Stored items
.....
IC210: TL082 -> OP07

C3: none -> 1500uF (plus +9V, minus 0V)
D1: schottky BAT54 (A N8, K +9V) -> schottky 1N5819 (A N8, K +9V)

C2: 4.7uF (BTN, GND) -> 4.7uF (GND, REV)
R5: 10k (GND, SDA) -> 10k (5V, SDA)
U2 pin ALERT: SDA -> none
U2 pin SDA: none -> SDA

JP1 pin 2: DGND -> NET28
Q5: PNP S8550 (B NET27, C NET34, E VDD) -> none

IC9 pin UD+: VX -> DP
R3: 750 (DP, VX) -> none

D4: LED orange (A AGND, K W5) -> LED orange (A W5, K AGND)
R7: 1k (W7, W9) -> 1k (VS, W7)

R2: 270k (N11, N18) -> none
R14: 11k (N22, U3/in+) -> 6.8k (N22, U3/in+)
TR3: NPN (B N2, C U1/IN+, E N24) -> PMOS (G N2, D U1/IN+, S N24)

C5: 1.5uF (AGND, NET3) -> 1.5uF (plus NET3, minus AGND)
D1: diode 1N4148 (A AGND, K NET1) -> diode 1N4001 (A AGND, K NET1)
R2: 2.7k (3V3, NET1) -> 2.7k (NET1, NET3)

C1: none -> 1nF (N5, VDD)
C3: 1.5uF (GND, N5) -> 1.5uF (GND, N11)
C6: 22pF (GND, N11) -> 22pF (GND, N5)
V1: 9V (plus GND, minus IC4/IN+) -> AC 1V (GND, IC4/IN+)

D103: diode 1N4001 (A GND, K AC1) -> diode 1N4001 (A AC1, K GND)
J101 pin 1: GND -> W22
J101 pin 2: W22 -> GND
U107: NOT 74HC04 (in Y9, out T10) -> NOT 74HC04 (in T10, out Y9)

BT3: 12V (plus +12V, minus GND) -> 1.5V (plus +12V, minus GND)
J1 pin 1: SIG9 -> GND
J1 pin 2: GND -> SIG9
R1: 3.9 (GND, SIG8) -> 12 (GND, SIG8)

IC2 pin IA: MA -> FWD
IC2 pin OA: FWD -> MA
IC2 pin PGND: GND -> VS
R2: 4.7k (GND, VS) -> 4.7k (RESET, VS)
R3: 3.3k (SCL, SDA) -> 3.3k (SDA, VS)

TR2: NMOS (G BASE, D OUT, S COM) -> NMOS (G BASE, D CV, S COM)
.....
Requirement:
Reproduce the records word for word.

Exercise result:
IC210: TL082 -> OP07

C3: none -> 1500uF (plus +9V, minus 0V)
D1: schottky BAT54 (A N8, K +9V) -> schottky 1N5819 (A N8, K +9V)

C2: 4.7uF (BTN, GND) -> 4.7uF (GND, REV)
R5: 10k (GND, SDA) -> 10k (5V, SDA)
U2 pin ALERT: SDA -> none
U2 pin SDA: none -> SDA

JP1 pin 2: DGND -> NET28
Q5: PNP S8550 (B NET27, C NET34, E VDD) -> none

IC9 pin UD+: VX -> DP
R3: 750 (DP, VX) -> none

D4: LED orange (A AGND, K W5) -> LED orange (A W5, K AGND)
R7: 1k (W7, W9) -> 1k (VS, W7)

R2: 270k (N11, N18) -> none
R14: 11k (N22, U3/in+) -> 6.8k (N22, U3/in+)
TR3: NPN (B N2, C U1/IN+, E N24) -> PMOS (G N2, D U1/IN+, S N24)

C5: 1.5uF (AGND, NET3) -> 1.5uF (plus NET3, minus AGND)
D1: diode 1N4148 (A AGND, K NET1) -> diode 1N4001 (A AGND, K NET1)
R2: 2.7k (3V3, NET1) -> 2.7k (NET1, NET3)

C1: none -> 1nF (N5, VDD)
C3: 1.5uF (GND, N5) -> 1.5uF (GND, N11)
C6: 22pF (GND, N11) -> 22pF (GND, N5)
V1: 9V (plus GND, minus IC4/IN+) -> AC 1V (GND, IC4/IN+)

D103: diode 1N4001 (A GND, K AC1) -> diode 1N4001 (A AC1, K GND)
J101 pin 1: GND -> W22
J101 pin 2: W22 -> GND
U107: NOT 74HC04 (in Y9, out T10) -> NOT 74HC04 (in T10, out Y9)

BT3: 12V (plus +12V, minus GND) -> 1.5V (plus +12V, minus GND)
J1 pin 1: SIG9 -> GND
J1 pin 2: GND -> SIG9
R1: 3.9 (GND, SIG8) -> 12 (GND, SIG8)

IC2 pin IA: MA -> FWD
IC2 pin OA: FWD -> MA
IC2 pin PGND: GND -> VS
R2: 4.7k (GND, VS) -> 4.7k (RESET, VS)
R3: 3.3k (SCL, SDA) -> 3.3k (SDA, VS)

TR2: NMOS (G BASE, D OUT, S COM) -> NMOS (G BASE, D CV, S COM)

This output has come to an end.